■ Brief
Nothing but the pictures should be left out when the entries below are duplicated.

■ Saved data entries
----
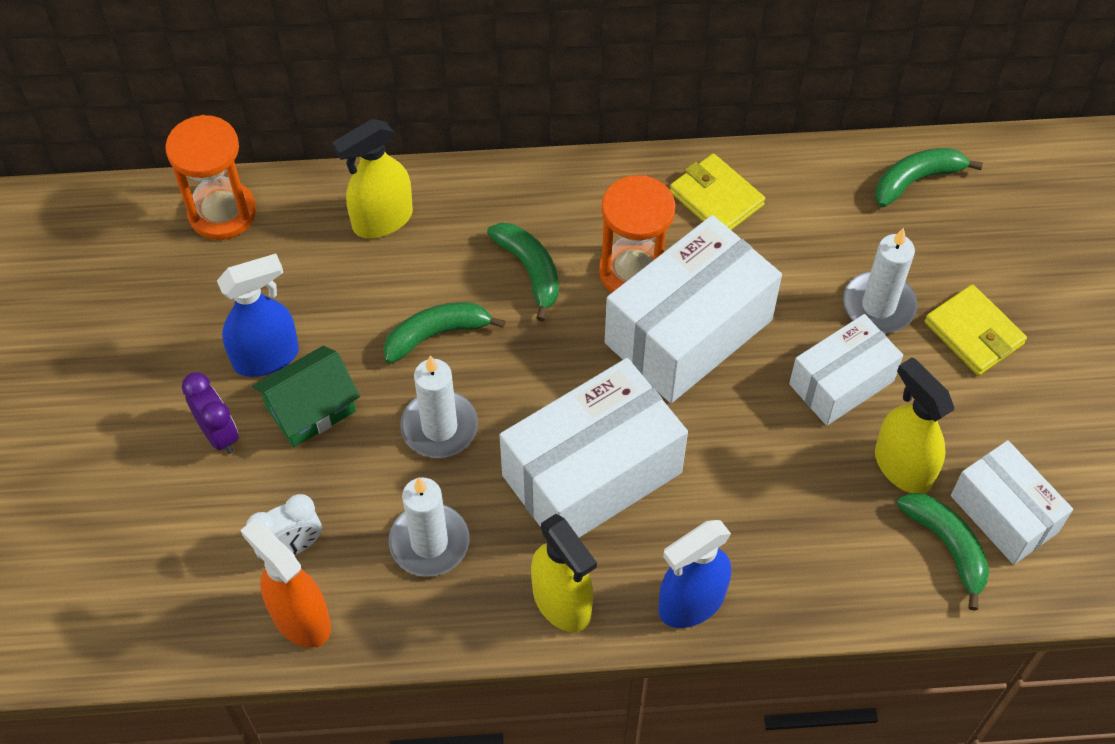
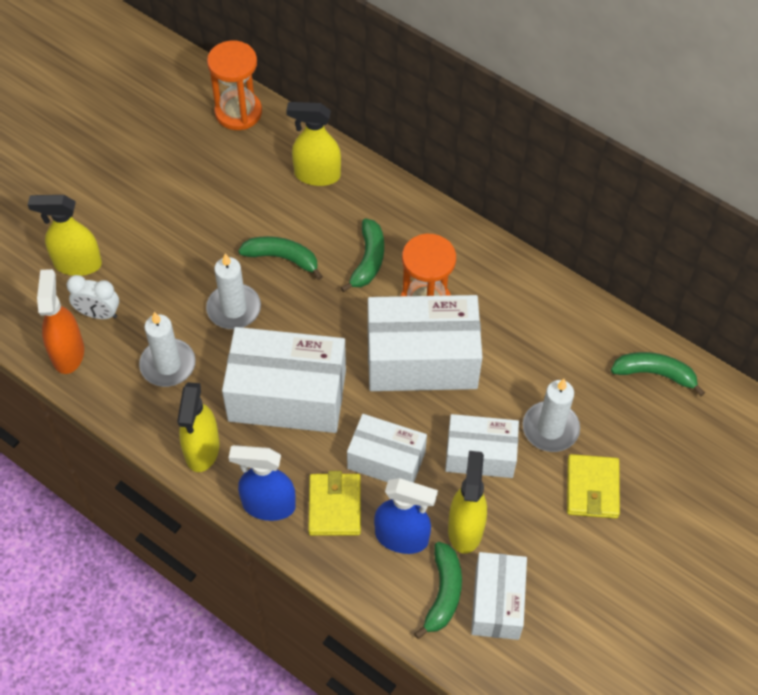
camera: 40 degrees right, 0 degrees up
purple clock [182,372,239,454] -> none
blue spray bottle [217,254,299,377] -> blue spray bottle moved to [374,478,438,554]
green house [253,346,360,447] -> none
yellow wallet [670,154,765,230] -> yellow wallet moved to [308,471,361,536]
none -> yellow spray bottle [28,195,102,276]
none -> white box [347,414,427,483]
----
■ Response to this exercise
camera: 40 degrees right, 0 degrees up
purple clock [182,372,239,454] -> none
blue spray bottle [217,254,299,377] -> blue spray bottle moved to [374,478,438,554]
green house [253,346,360,447] -> none
yellow wallet [670,154,765,230] -> yellow wallet moved to [308,471,361,536]
none -> yellow spray bottle [28,195,102,276]
none -> white box [347,414,427,483]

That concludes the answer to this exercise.